> [What you should do]: Copy out every line in the entries below that includes "scissors".
====== Dataset content ======
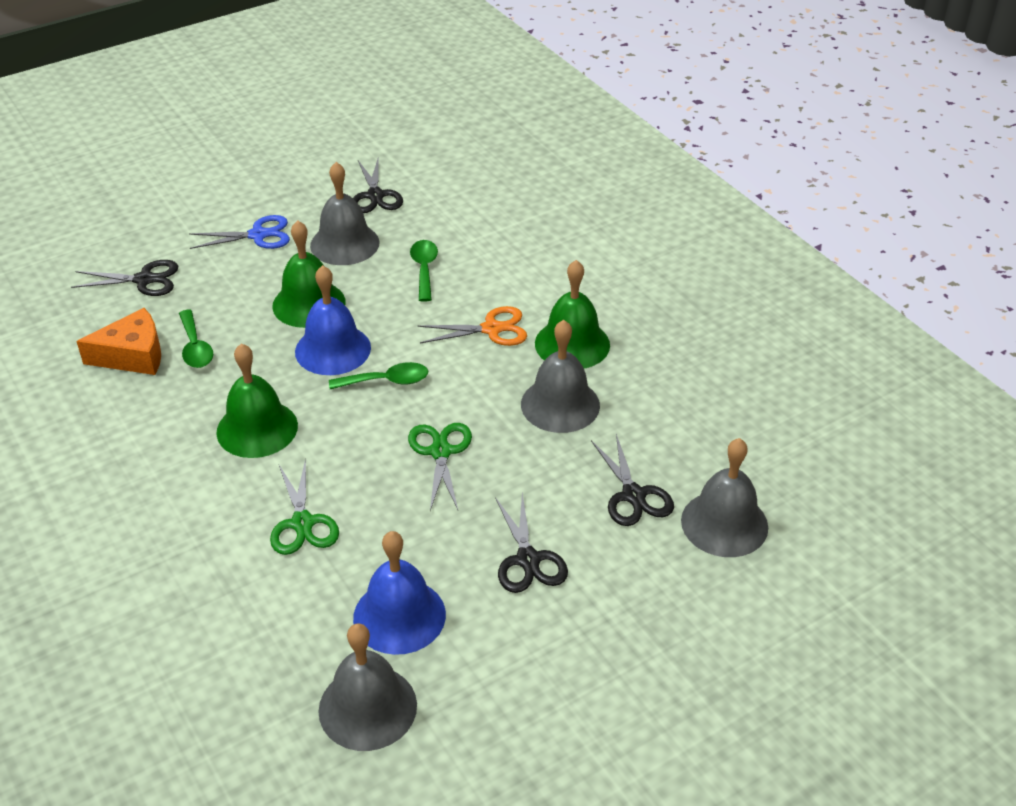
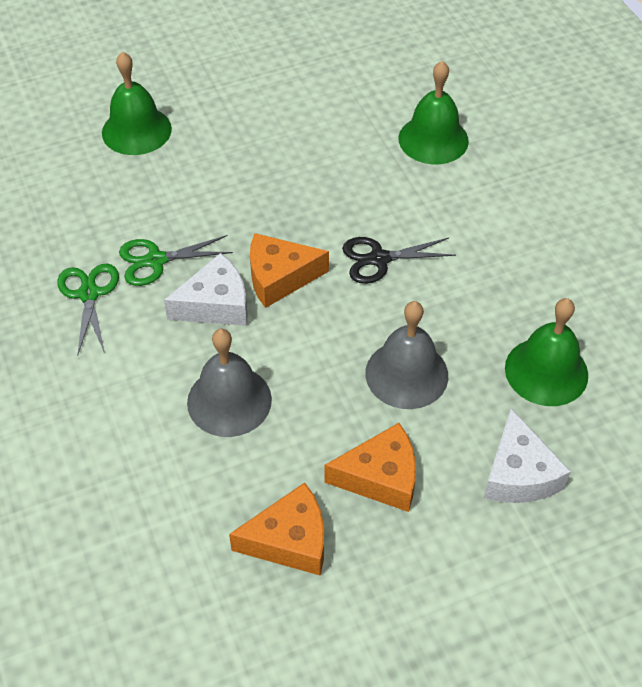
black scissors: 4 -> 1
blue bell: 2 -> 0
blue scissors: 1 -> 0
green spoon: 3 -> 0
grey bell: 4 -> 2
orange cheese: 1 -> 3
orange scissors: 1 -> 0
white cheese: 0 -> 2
======
> [Result of this task]:
black scissors: 4 -> 1
blue scissors: 1 -> 0
orange scissors: 1 -> 0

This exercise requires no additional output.